## Exercise details
Copy each line of the entries below that contains the string "move".

## Recorded information
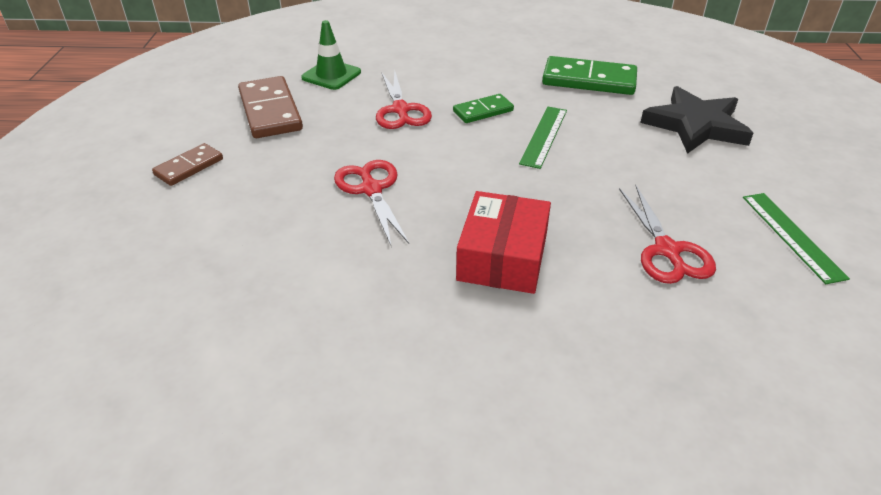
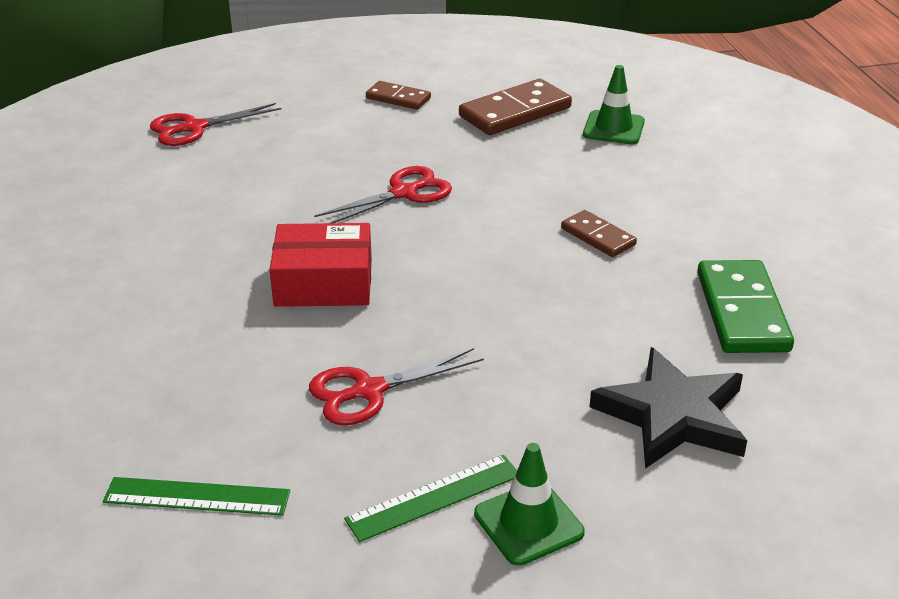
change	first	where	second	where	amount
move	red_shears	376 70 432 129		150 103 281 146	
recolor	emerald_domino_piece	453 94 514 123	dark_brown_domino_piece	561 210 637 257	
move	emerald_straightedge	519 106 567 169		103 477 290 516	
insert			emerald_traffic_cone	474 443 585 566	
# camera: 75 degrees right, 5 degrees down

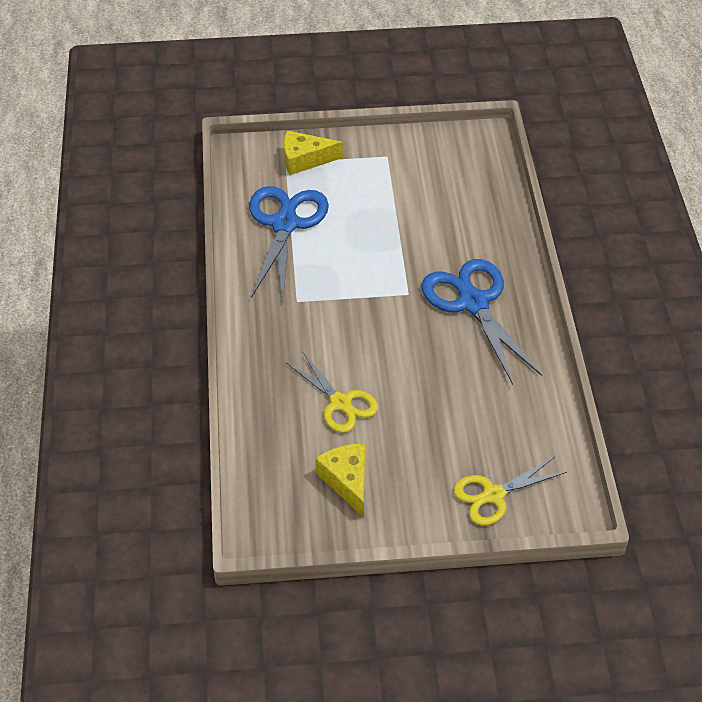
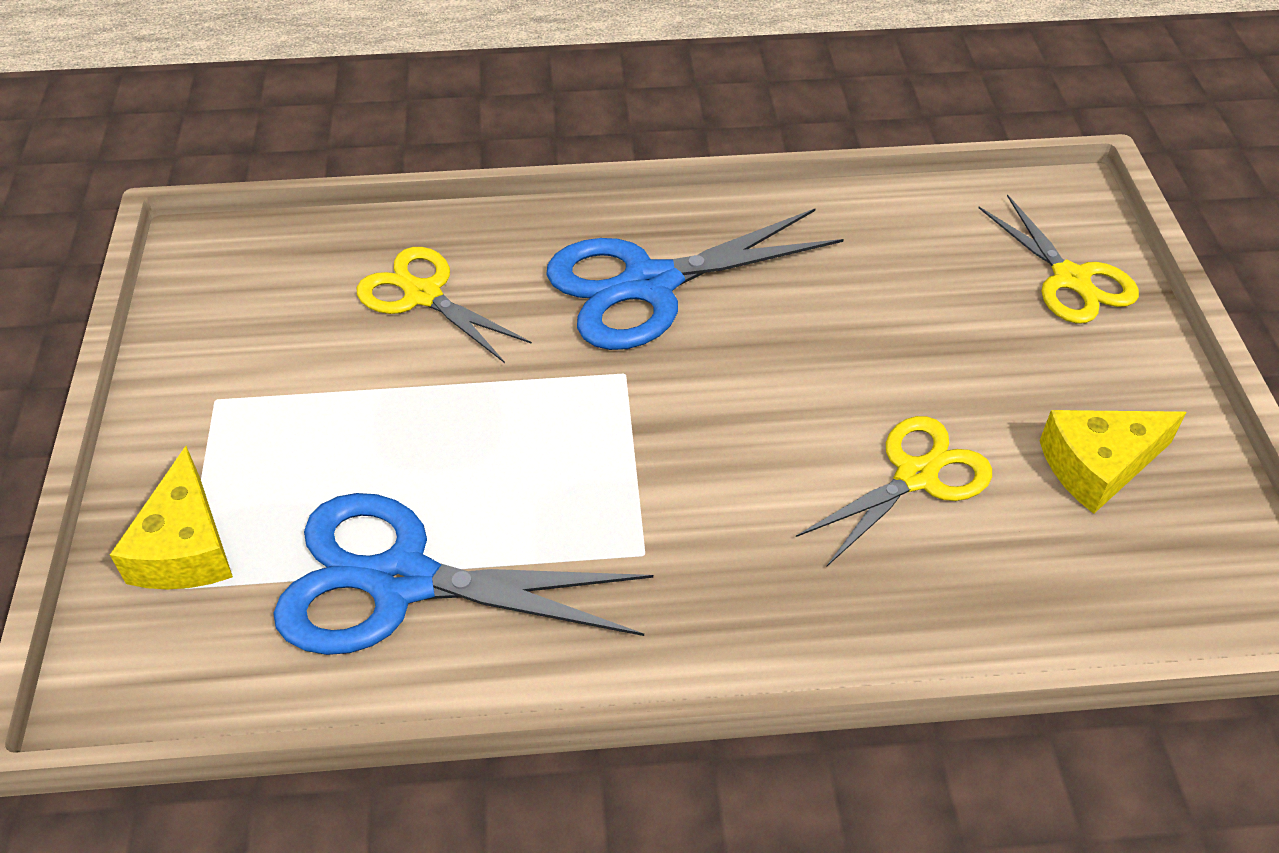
change	first	where	second	where	amount
insert			golden_shears	357 247 532 363	
# camera: 90 degrees left, 0 degrees up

## Solution for this task
move	red_shears	376 70 432 129		150 103 281 146	
move	emerald_straightedge	519 106 567 169		103 477 290 516	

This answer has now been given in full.